Data in this exercise: Begin

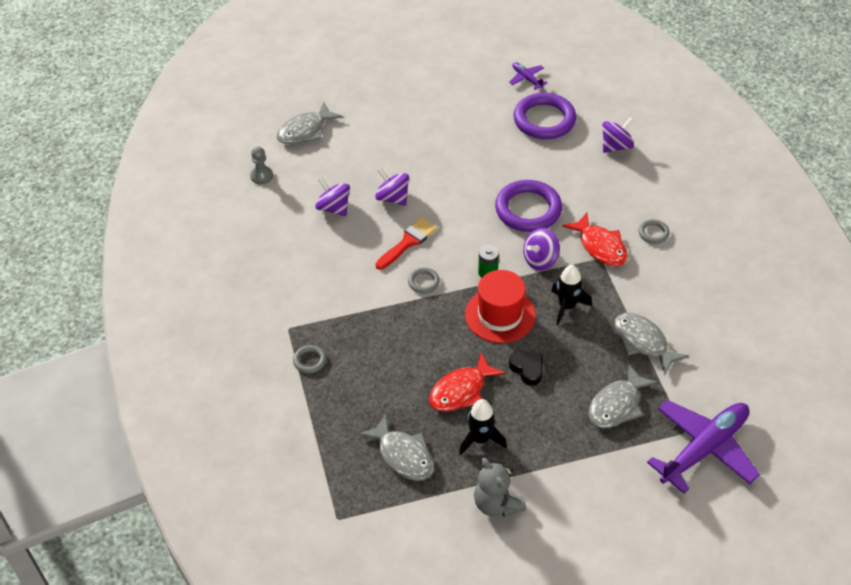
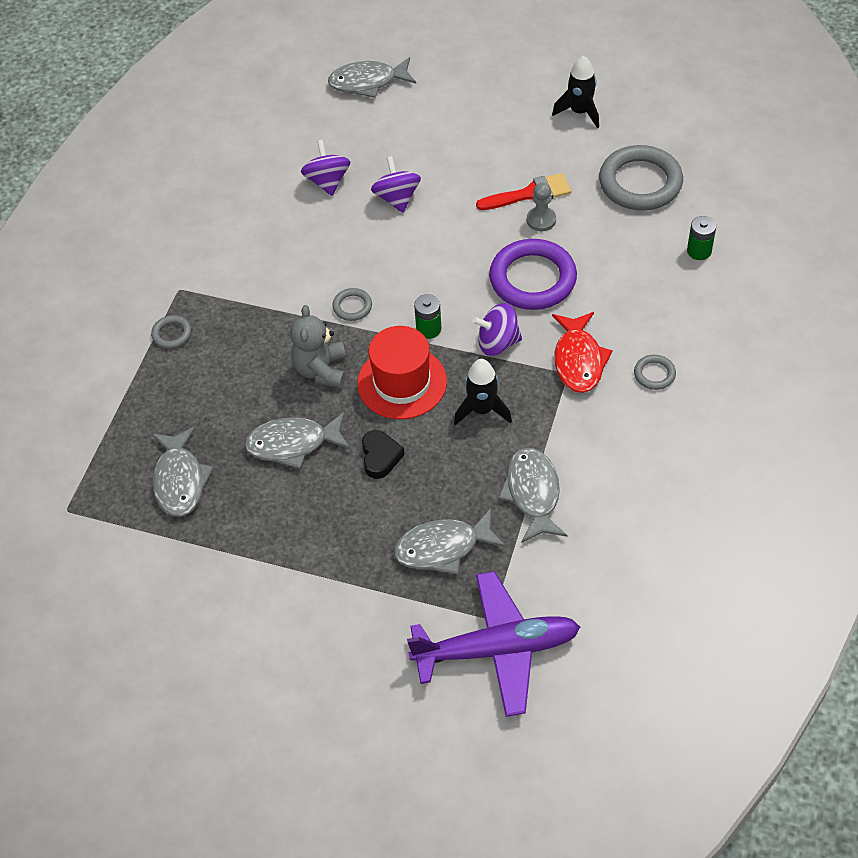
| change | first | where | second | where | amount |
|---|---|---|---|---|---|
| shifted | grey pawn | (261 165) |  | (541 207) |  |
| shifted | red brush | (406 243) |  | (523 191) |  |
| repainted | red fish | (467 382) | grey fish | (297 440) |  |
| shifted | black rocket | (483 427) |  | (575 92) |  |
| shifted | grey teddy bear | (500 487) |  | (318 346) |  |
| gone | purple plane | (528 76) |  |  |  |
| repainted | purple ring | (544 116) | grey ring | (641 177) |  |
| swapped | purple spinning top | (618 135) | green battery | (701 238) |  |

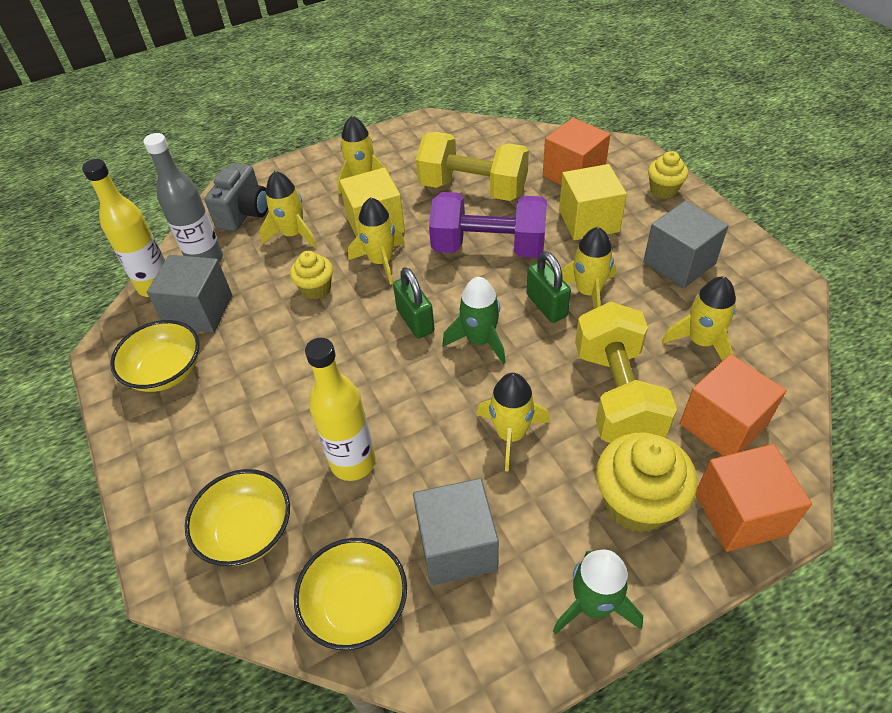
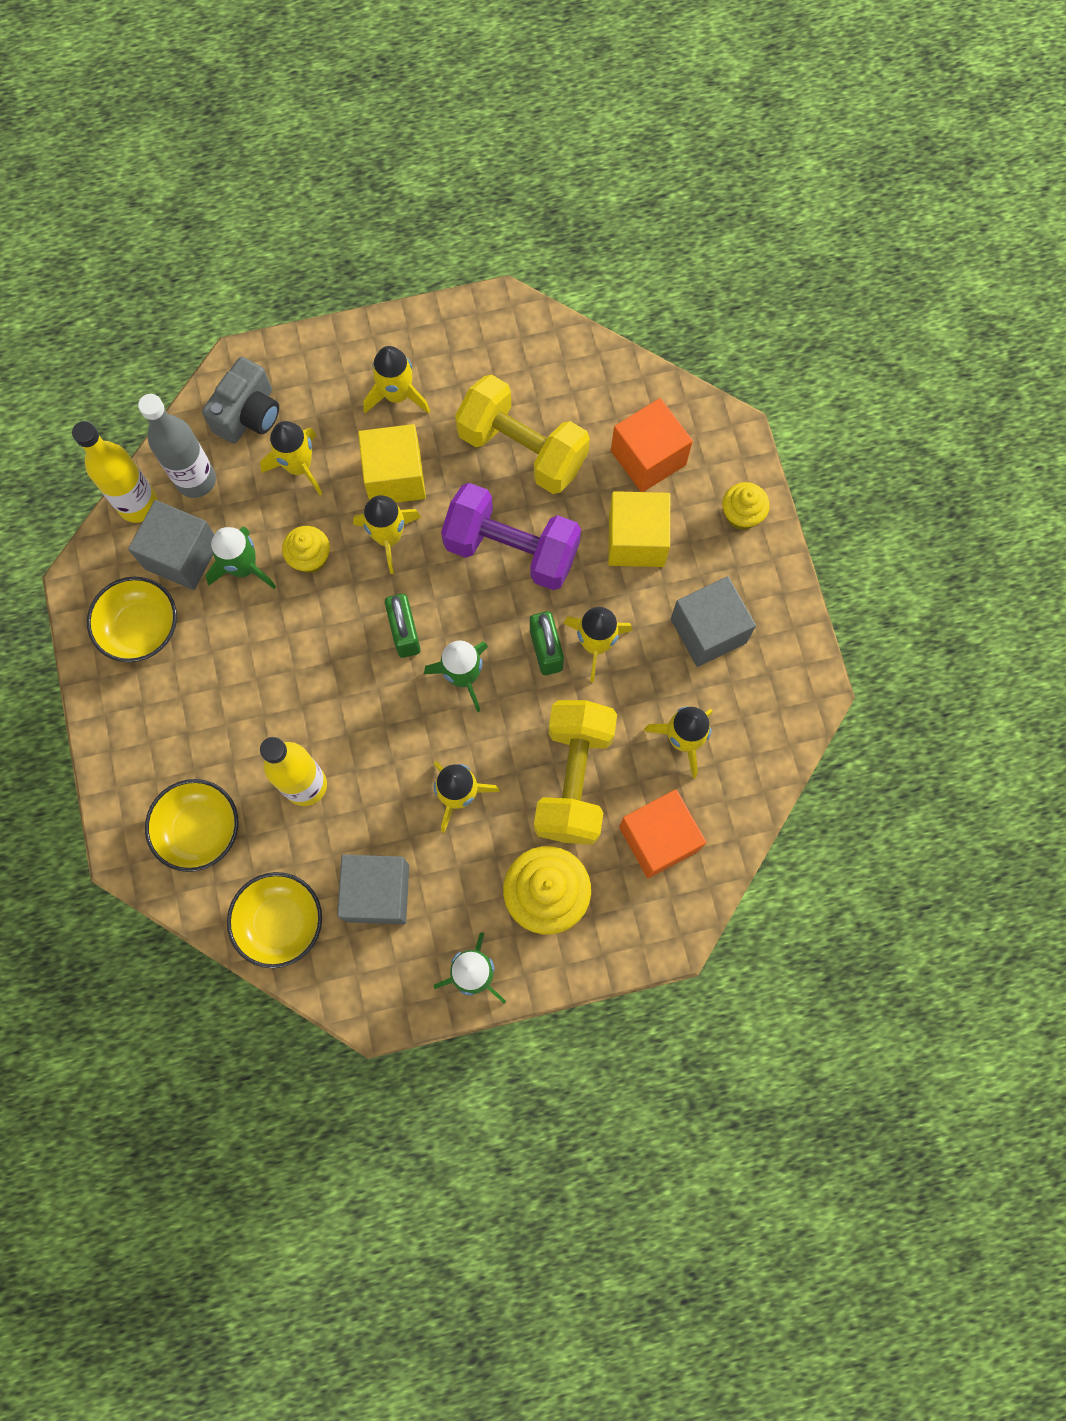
| change | first | where | second | where | amount |
|---|---|---|---|---|---|
| gone | orange cube | (754 498) |  |  |  |
| new |  |  | green rocket | (240 558) |  |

Data in this exercise: End

● **Exercise prompt**
List all lines from the entries that include the word "grey".

● **Finished task**
| shifted | grey pawn | (261 165) |  | (541 207) |  |
| repainted | red fish | (467 382) | grey fish | (297 440) |  |
| shifted | grey teddy bear | (500 487) |  | (318 346) |  |
| repainted | purple ring | (544 116) | grey ring | (641 177) |  |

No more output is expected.